§ Raw records
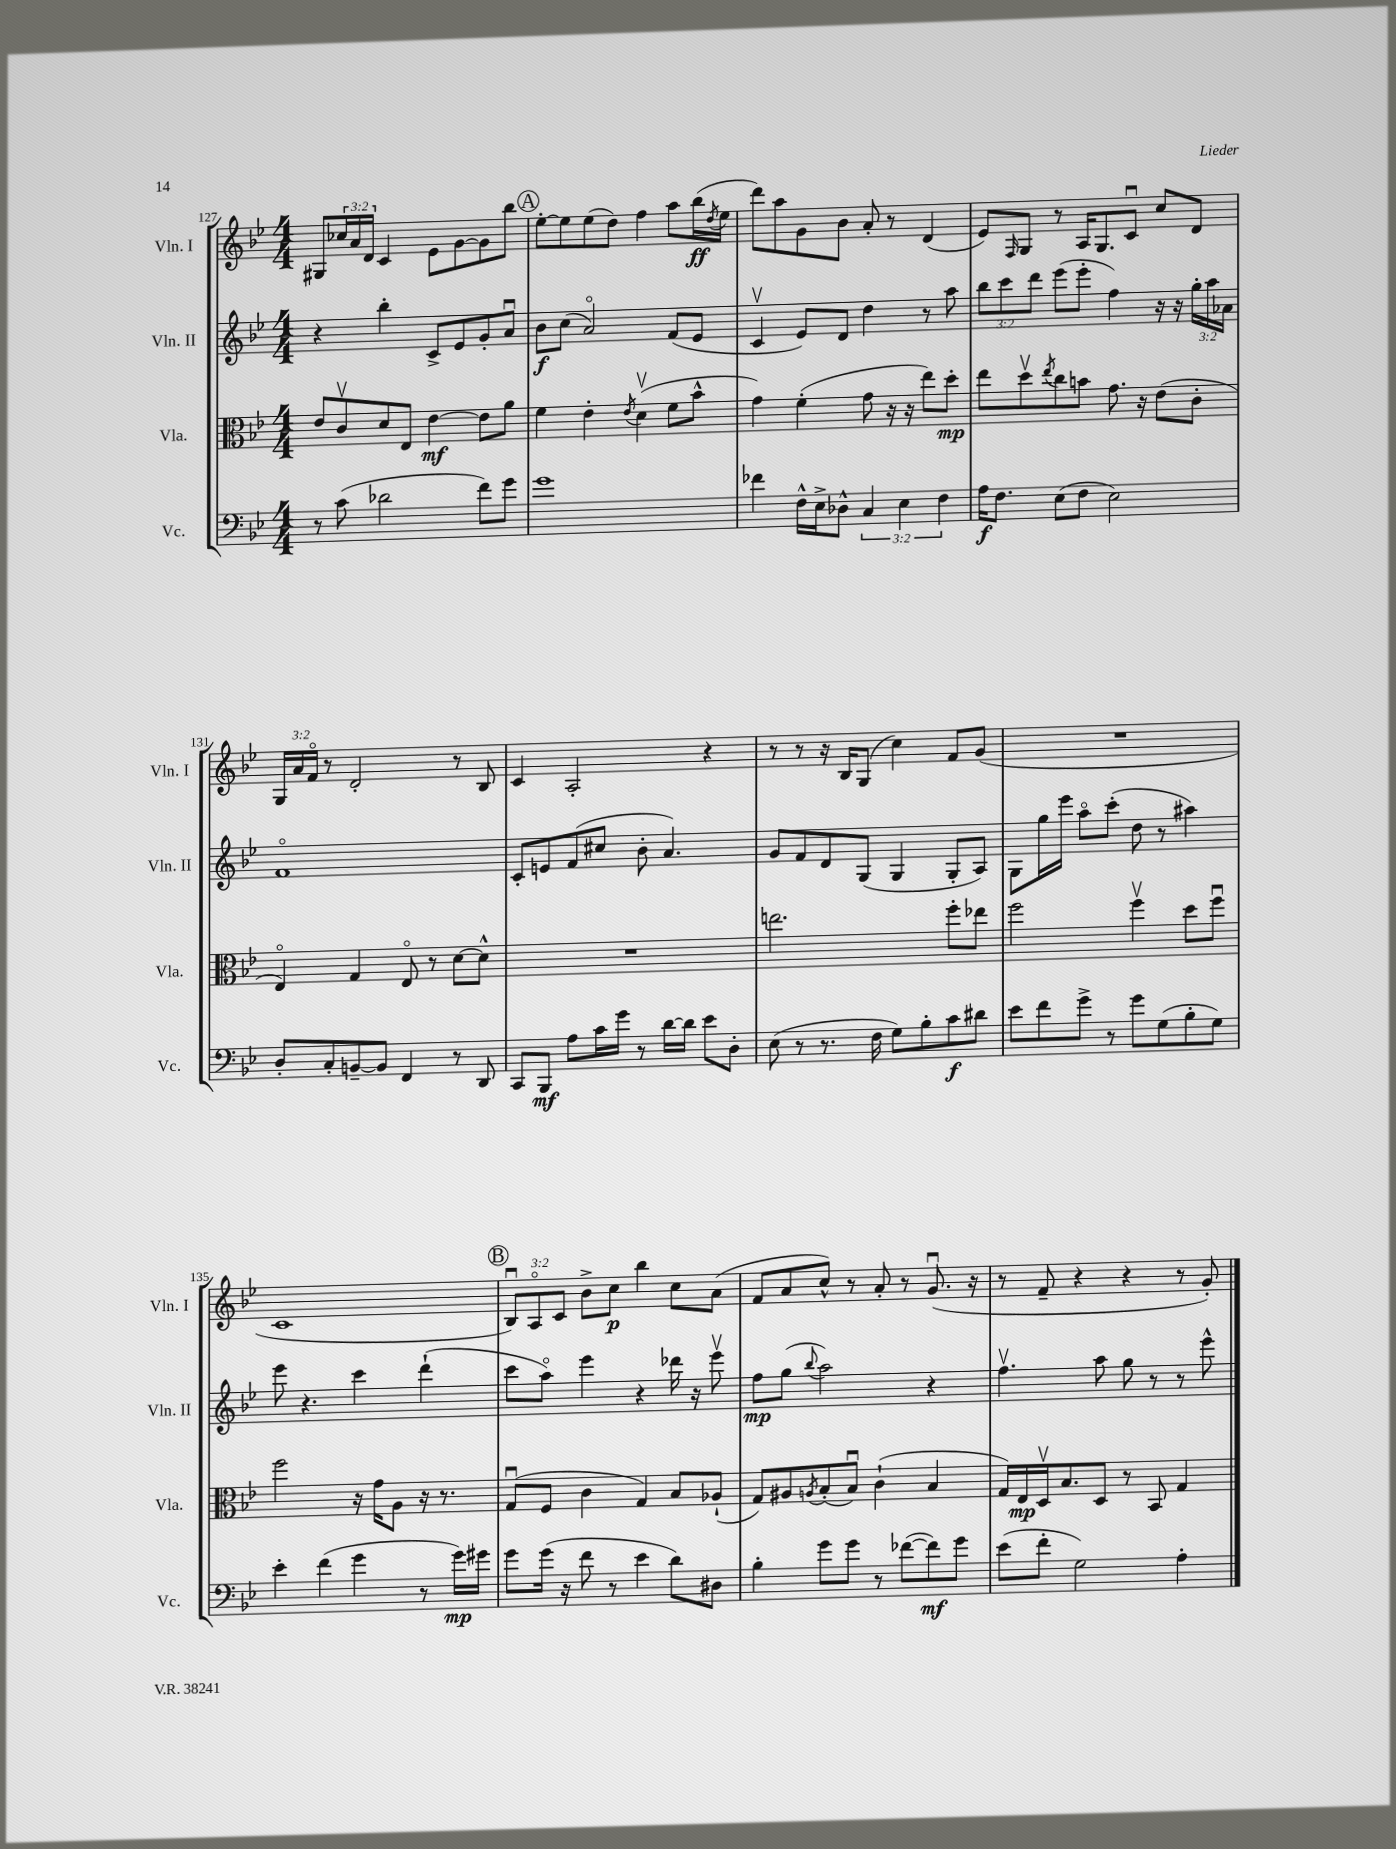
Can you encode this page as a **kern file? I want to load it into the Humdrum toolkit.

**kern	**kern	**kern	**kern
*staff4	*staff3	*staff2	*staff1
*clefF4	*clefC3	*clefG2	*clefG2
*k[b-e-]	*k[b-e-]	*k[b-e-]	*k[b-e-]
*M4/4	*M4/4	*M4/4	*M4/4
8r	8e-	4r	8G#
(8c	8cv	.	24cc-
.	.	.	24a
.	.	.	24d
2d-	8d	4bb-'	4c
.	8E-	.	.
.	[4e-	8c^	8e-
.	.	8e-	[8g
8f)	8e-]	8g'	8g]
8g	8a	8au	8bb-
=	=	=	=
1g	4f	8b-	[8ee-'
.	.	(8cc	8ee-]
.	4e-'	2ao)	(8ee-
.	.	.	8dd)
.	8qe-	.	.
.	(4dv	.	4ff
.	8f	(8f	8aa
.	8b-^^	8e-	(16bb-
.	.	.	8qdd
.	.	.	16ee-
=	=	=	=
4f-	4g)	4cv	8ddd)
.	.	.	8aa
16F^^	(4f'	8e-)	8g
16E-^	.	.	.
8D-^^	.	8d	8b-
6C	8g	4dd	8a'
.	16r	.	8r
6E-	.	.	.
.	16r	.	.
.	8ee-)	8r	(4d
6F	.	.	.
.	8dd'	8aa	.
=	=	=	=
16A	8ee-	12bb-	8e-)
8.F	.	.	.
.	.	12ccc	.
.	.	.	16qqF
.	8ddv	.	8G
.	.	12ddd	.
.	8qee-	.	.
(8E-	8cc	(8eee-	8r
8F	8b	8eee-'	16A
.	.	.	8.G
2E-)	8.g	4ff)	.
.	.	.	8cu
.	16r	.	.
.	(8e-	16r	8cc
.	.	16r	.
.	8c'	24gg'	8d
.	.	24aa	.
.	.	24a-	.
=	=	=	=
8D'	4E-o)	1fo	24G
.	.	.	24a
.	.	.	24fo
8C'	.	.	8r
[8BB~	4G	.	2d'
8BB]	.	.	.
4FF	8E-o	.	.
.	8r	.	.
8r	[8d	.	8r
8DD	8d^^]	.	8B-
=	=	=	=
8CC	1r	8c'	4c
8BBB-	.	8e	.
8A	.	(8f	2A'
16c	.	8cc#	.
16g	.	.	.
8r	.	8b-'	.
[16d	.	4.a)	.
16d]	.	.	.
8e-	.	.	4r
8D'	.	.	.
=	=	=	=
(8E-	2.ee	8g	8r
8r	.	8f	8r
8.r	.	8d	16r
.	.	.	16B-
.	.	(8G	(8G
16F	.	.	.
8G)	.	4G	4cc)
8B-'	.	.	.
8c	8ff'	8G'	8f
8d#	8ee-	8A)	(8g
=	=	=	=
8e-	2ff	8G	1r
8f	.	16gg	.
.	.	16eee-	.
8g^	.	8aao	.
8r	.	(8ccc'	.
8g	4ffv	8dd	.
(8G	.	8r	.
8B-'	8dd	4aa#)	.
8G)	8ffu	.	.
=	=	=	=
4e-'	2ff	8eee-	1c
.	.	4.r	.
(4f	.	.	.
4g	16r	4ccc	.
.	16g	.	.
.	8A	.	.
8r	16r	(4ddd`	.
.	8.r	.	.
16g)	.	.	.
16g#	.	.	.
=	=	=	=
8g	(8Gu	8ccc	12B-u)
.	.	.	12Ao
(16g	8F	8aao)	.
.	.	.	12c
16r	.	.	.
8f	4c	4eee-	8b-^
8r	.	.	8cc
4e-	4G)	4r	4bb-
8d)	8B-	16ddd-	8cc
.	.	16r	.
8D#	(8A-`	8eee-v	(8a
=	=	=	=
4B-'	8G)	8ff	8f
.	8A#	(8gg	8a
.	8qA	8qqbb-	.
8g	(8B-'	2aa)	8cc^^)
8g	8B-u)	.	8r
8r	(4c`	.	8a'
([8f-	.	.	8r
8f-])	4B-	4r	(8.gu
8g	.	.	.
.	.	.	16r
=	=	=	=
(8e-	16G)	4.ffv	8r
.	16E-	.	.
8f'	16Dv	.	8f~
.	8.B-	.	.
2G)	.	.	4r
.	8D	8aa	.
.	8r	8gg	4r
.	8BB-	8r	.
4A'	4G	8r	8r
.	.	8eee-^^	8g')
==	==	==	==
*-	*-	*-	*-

* * *

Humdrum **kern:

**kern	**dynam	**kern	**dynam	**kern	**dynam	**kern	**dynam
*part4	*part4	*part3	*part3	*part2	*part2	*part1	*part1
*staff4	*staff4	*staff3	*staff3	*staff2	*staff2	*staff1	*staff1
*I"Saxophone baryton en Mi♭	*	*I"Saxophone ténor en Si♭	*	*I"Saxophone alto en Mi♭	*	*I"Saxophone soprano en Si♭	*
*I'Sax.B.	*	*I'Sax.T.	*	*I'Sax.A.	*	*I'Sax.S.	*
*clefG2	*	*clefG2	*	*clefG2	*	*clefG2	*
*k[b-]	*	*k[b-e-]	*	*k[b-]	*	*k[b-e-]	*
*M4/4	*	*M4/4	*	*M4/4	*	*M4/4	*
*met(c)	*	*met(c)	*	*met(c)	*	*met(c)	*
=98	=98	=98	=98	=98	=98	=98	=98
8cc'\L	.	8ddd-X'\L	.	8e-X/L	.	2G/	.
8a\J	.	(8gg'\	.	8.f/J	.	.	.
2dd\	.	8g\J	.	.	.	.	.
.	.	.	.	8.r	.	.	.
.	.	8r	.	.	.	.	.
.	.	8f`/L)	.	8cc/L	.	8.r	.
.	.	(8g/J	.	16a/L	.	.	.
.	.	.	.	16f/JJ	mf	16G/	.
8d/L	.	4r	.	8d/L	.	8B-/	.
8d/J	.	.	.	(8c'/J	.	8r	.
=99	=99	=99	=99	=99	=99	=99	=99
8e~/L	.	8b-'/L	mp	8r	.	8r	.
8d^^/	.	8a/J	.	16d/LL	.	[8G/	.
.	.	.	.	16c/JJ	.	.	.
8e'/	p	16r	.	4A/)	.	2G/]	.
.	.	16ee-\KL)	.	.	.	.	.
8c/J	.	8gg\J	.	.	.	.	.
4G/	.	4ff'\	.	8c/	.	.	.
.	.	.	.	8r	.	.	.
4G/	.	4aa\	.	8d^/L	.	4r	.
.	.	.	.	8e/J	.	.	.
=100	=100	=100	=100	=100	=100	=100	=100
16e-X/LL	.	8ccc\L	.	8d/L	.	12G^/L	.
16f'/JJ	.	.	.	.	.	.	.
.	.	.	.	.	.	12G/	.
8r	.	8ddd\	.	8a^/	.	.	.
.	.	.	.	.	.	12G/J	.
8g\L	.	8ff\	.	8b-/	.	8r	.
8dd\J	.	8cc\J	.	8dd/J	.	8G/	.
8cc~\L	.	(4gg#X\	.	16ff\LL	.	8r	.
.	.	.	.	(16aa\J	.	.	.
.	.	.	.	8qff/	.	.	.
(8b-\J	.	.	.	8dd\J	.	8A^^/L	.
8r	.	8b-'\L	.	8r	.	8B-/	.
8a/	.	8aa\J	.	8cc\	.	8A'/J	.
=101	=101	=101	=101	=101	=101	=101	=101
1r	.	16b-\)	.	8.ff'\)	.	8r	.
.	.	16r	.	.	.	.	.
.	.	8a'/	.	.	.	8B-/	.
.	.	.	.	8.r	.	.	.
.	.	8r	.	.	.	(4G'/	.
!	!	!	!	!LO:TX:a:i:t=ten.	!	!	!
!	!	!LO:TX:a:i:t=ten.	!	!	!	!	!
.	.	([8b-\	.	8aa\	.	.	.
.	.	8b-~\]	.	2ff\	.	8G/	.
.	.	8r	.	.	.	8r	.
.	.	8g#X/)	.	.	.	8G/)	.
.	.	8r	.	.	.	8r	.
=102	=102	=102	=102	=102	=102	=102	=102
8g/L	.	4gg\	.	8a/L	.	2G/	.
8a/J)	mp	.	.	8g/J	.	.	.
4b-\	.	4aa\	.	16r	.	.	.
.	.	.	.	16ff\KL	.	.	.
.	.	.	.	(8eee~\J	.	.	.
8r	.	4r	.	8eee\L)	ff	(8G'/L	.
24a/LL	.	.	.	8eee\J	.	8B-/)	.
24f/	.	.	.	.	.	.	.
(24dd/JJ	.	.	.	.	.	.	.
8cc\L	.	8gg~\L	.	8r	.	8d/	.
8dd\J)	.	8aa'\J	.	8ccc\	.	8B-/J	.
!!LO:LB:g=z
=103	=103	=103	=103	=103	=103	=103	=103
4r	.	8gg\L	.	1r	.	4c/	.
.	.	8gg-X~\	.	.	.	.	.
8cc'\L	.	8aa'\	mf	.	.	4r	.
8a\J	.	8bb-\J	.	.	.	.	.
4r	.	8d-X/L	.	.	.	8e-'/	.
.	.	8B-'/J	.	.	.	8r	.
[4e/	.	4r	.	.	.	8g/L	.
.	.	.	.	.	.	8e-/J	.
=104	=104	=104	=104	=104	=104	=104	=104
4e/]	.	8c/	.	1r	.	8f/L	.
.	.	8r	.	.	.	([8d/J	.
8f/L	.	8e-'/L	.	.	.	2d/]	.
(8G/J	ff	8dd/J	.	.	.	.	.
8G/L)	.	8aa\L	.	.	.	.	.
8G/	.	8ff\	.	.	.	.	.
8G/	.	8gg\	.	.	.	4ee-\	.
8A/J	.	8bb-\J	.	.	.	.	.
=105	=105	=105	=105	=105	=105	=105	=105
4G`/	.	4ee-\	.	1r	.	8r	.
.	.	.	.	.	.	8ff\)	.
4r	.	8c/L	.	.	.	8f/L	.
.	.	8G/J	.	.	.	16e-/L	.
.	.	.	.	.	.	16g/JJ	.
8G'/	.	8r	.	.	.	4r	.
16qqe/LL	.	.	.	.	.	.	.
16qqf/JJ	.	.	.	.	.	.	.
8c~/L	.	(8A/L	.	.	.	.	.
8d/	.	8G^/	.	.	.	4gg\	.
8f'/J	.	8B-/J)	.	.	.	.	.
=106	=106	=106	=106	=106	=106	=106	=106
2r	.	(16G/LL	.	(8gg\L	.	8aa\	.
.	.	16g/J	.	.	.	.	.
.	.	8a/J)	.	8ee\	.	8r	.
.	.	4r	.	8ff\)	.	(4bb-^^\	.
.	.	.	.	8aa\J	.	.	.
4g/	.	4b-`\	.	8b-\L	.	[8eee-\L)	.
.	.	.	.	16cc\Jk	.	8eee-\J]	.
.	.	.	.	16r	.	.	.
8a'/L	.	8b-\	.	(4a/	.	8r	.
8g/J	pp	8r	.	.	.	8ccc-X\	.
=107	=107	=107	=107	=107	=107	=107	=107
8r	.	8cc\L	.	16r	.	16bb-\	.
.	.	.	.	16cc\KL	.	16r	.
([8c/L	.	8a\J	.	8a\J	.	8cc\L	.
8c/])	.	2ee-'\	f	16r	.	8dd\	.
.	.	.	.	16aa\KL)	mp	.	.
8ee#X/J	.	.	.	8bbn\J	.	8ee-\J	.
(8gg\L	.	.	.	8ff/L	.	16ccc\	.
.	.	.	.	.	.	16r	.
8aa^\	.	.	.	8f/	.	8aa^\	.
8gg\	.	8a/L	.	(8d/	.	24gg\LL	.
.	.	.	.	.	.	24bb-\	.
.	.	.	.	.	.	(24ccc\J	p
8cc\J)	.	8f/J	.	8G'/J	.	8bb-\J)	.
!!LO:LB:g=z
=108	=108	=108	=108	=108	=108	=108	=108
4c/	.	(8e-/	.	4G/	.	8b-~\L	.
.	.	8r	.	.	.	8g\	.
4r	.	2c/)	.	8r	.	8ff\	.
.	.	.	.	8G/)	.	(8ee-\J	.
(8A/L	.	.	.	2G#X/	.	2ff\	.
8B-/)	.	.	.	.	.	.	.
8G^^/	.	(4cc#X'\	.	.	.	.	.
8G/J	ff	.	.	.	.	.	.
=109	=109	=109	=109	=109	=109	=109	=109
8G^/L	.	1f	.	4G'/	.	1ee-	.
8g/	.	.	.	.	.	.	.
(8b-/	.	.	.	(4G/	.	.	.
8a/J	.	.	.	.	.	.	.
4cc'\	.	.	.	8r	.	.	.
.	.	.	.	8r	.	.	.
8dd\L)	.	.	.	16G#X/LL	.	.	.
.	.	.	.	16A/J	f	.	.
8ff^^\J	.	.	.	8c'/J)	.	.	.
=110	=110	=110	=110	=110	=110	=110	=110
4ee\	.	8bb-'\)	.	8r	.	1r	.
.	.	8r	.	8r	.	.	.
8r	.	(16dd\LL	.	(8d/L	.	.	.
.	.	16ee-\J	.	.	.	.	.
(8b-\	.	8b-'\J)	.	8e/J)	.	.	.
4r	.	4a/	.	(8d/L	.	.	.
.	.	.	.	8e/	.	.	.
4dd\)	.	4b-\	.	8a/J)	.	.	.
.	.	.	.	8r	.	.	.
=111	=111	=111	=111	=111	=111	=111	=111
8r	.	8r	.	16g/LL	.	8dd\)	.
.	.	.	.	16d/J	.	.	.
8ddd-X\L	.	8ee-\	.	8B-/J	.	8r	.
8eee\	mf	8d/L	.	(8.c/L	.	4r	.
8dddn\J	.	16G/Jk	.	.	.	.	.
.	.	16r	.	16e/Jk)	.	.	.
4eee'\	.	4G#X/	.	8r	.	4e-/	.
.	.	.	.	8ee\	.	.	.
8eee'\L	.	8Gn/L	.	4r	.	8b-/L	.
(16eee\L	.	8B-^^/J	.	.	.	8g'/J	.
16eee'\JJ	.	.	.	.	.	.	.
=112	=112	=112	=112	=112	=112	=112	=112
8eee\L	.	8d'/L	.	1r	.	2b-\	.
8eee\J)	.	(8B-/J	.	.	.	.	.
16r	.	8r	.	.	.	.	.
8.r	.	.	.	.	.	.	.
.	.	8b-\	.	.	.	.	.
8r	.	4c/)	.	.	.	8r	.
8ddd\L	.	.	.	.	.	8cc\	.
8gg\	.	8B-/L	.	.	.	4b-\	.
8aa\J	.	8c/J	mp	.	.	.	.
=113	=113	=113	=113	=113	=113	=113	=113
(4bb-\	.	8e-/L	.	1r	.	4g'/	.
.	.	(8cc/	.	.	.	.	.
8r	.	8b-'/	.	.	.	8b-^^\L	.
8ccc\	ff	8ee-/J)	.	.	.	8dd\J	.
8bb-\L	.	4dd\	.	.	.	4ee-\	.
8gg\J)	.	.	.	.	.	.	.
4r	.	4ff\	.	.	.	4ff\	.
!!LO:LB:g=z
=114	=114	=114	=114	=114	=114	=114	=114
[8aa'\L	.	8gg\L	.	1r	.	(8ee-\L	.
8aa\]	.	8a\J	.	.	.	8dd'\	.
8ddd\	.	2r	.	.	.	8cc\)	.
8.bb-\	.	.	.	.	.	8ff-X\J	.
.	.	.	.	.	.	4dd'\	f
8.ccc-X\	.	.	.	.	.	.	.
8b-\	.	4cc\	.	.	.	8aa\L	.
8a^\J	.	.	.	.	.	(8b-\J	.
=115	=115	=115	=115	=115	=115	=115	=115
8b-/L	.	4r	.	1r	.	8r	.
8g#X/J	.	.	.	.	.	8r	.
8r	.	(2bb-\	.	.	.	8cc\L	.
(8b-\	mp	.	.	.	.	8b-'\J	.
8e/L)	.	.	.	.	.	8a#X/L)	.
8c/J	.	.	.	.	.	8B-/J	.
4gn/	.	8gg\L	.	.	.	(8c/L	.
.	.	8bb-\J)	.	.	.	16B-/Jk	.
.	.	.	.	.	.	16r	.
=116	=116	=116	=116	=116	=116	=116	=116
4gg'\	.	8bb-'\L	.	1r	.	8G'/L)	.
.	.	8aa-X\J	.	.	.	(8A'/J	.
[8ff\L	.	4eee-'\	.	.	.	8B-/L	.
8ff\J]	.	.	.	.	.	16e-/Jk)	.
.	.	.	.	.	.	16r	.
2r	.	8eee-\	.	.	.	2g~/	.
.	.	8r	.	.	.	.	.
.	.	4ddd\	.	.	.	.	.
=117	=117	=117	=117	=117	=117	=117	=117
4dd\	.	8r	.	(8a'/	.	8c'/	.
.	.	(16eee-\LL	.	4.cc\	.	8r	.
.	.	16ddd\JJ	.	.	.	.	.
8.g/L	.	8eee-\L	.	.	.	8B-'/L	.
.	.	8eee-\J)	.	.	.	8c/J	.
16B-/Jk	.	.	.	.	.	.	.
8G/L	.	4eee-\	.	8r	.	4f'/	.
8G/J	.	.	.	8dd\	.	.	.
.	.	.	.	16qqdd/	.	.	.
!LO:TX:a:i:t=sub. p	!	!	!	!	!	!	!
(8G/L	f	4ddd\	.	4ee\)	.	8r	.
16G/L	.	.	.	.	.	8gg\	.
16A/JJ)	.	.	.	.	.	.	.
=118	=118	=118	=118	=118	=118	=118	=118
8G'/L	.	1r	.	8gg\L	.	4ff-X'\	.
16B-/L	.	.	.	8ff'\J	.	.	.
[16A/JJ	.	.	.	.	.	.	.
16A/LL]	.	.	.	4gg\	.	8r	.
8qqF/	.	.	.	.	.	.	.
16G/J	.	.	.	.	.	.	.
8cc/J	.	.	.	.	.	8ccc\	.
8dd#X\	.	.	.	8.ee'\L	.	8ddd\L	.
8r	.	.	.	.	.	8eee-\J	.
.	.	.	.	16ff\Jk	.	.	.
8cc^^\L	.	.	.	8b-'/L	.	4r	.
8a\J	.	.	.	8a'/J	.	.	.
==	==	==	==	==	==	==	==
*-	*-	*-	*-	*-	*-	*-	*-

§ What the task asks
Pick out each line in the records above that contains the string "kern", and copy those lines. The match is case-sensitive.

§ The result
Can you encode this page as a **kern file? I want to load it into the Humdrum toolkit.
**kern	**kern	**kern	**kern
Humdrum **kern:
**kern	**dynam	**kern	**dynam	**kern	**dynam	**kern	**dynam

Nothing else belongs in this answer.